■ RECORDS FOR THE EXERCISE
####

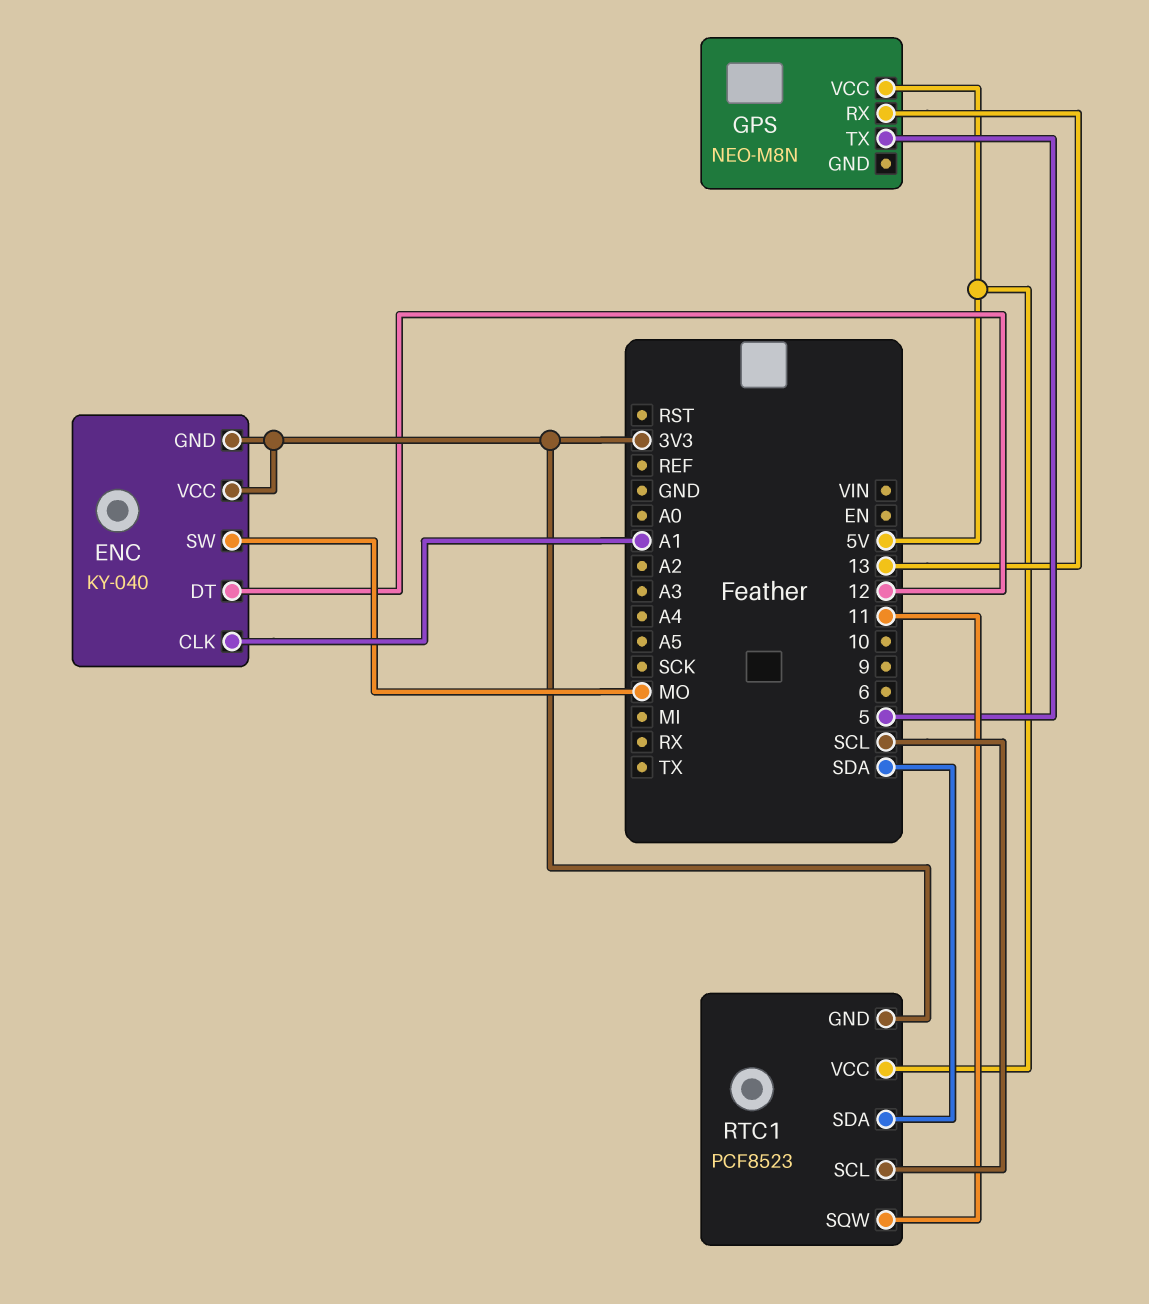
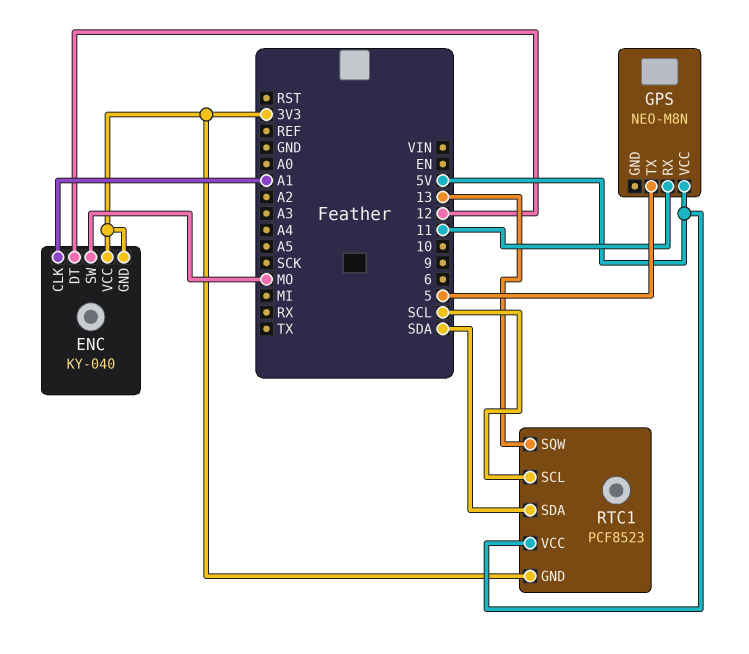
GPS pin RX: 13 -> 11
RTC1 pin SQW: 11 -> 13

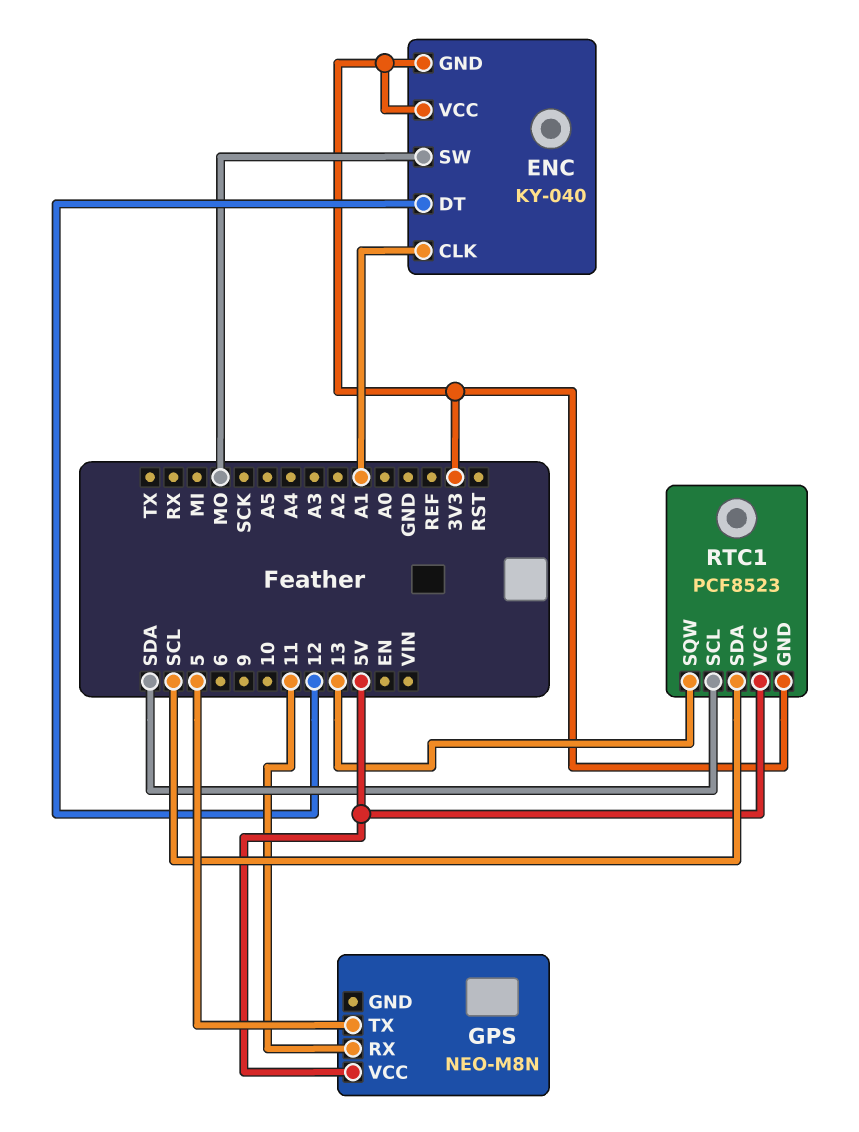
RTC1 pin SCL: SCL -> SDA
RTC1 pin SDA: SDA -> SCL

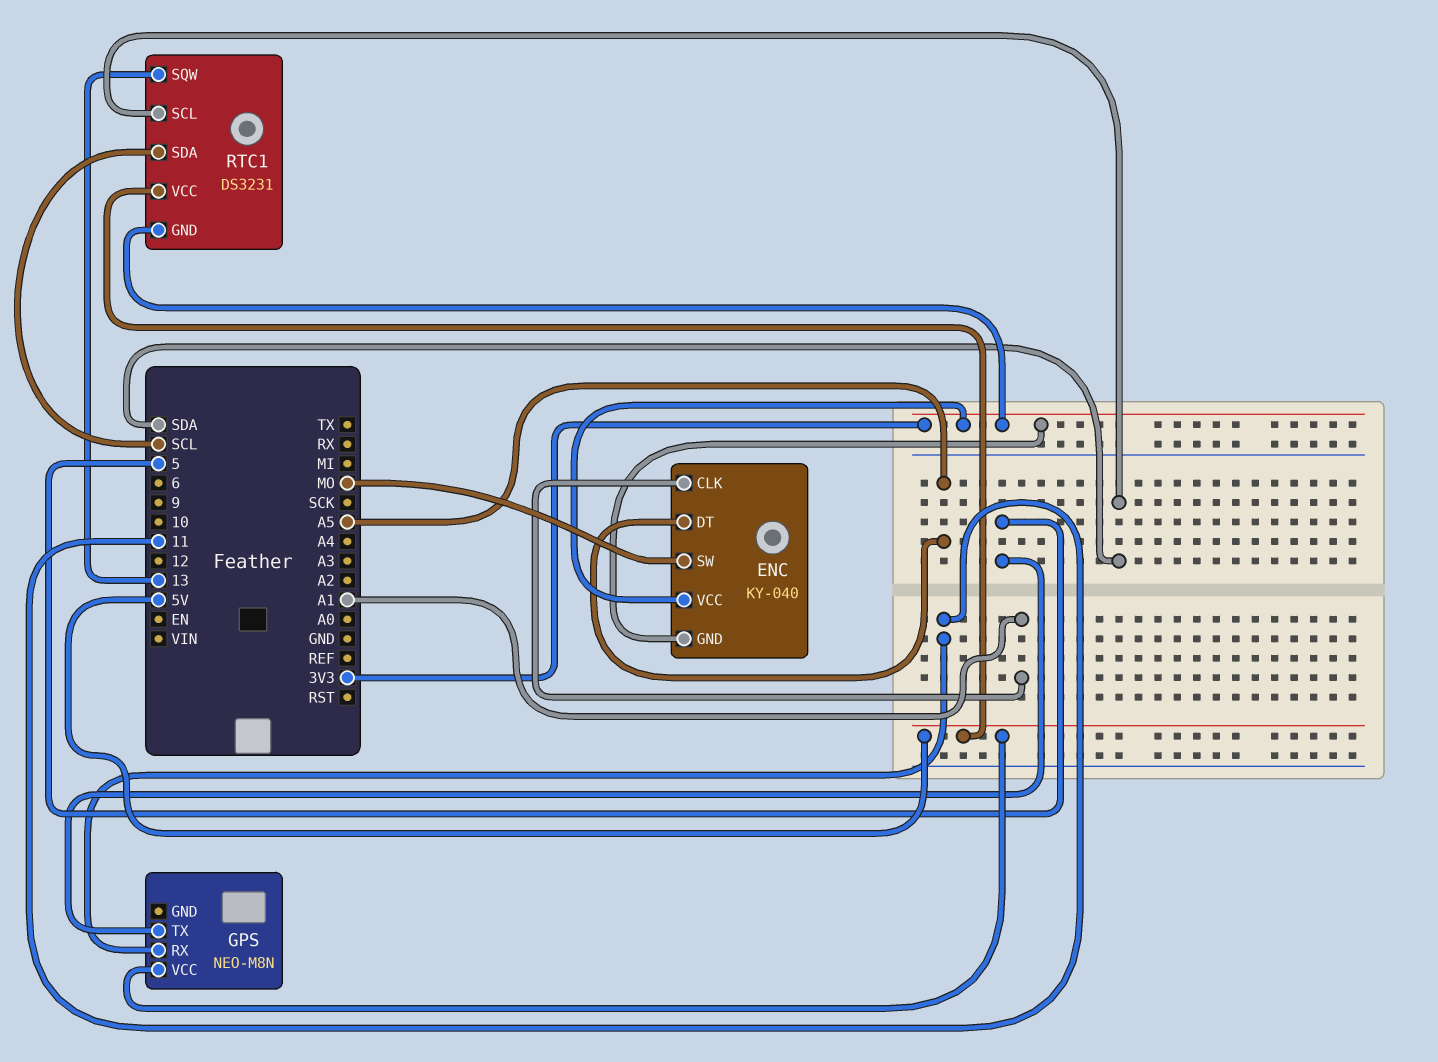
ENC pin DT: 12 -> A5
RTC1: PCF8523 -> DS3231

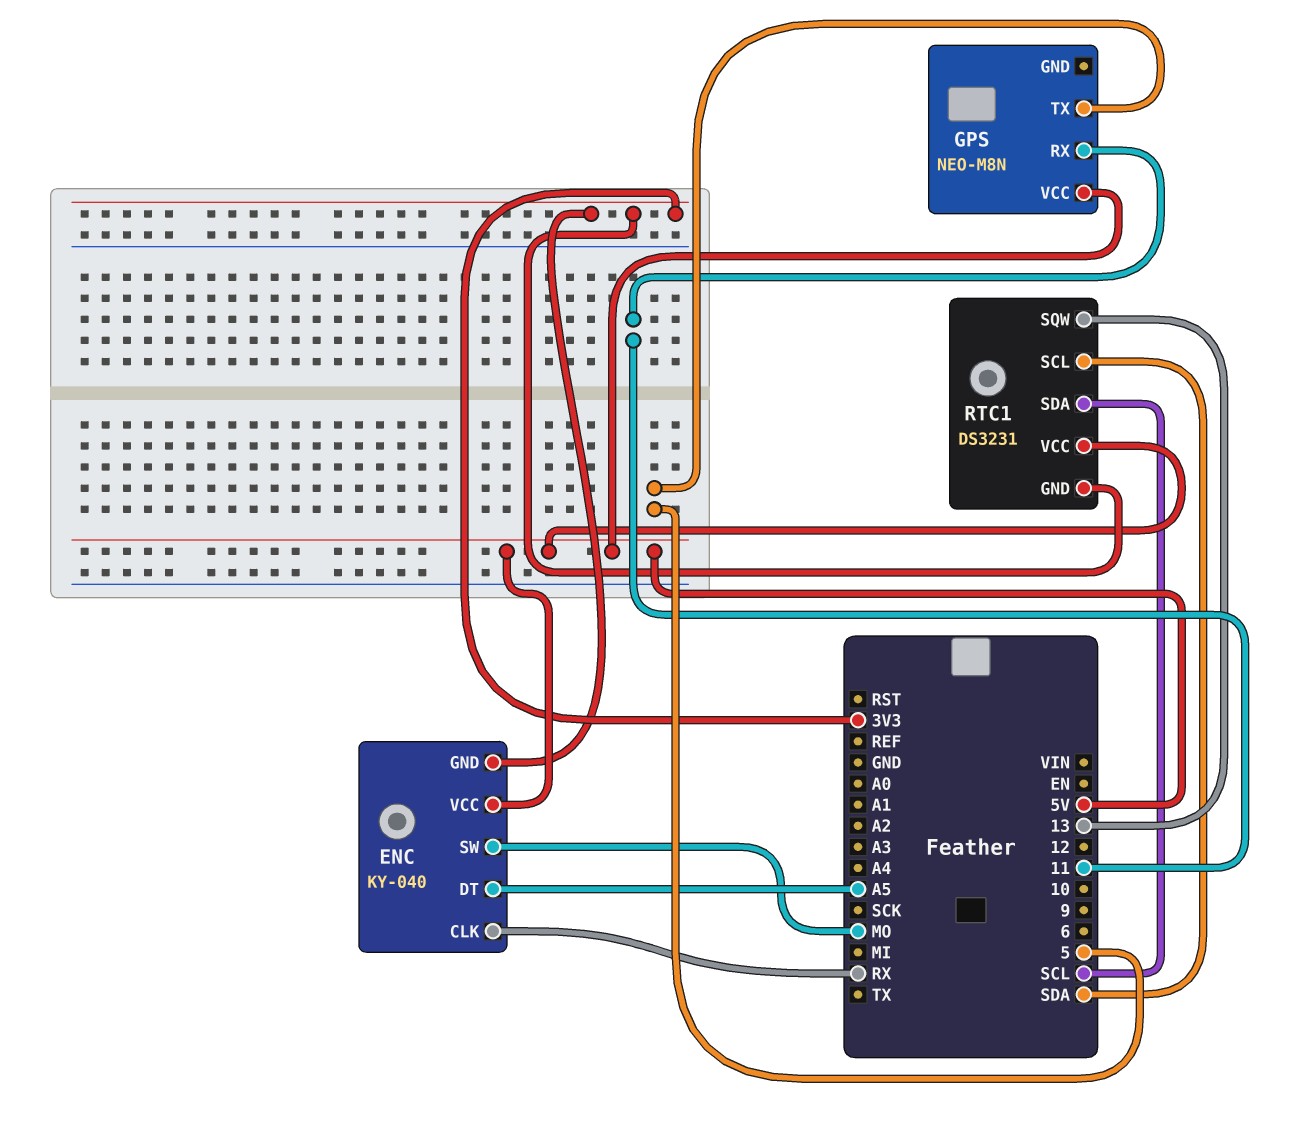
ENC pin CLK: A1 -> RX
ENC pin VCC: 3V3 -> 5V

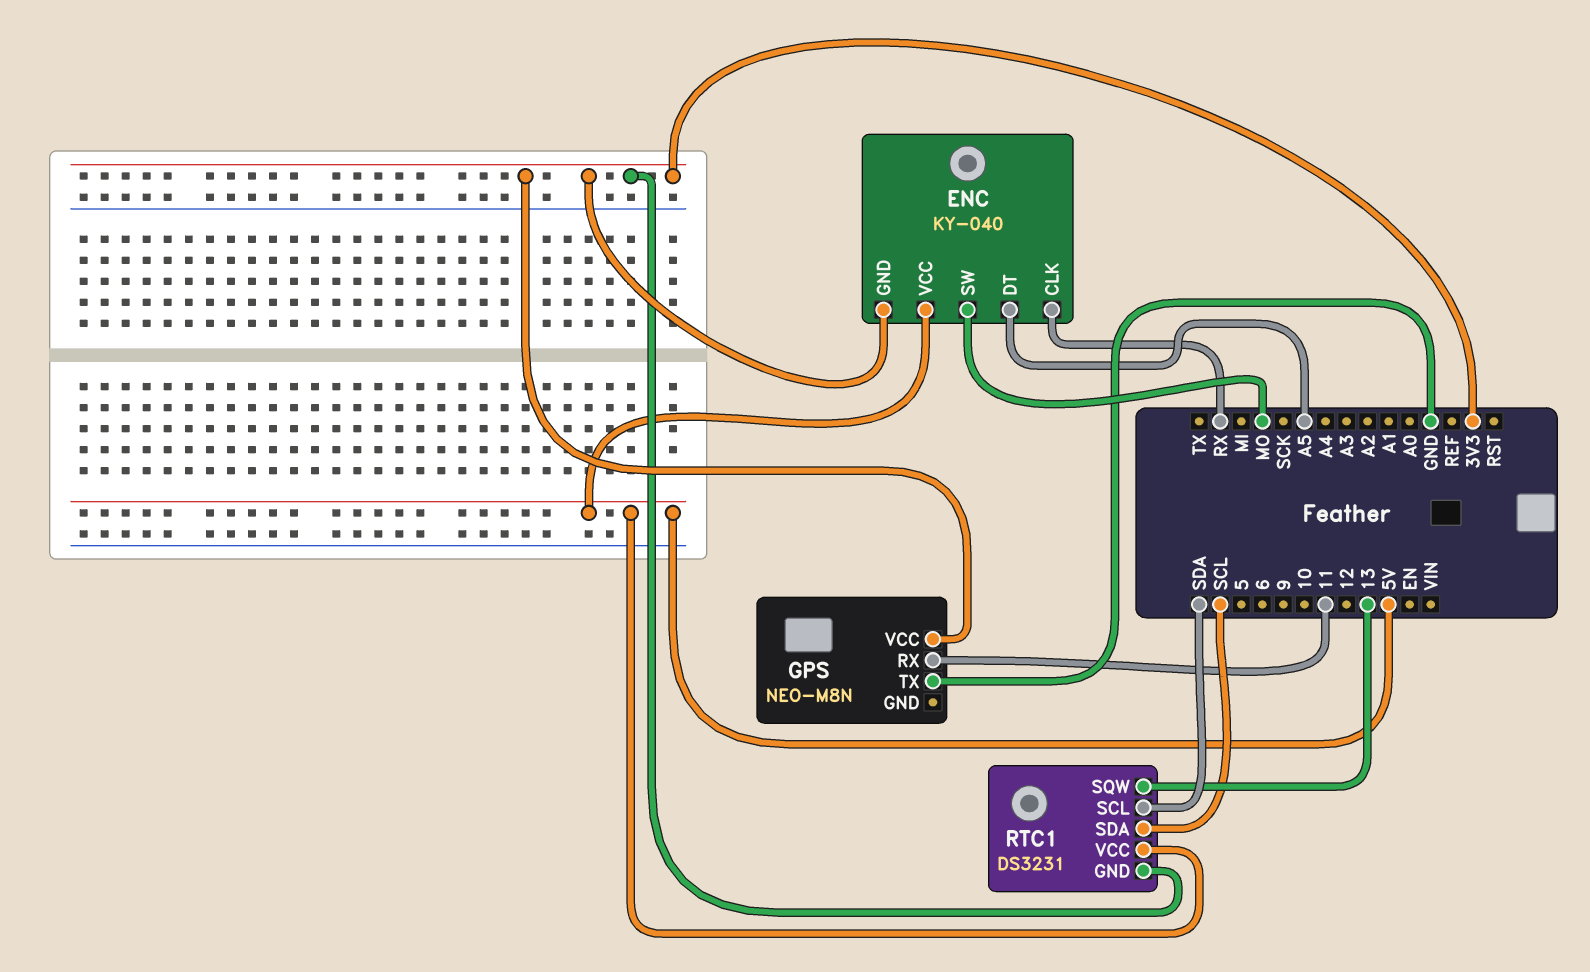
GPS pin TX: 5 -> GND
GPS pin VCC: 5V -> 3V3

####

■ TASK OBJECTIVE
Everything from the line containing "RTC1: PCF8523 -> DS3231" to the final line of the listing above, both ends included, should be transcribed word for word, except for the pictures.

■ ANSWER AREA
RTC1: PCF8523 -> DS3231

ENC pin CLK: A1 -> RX
ENC pin VCC: 3V3 -> 5V

GPS pin TX: 5 -> GND
GPS pin VCC: 5V -> 3V3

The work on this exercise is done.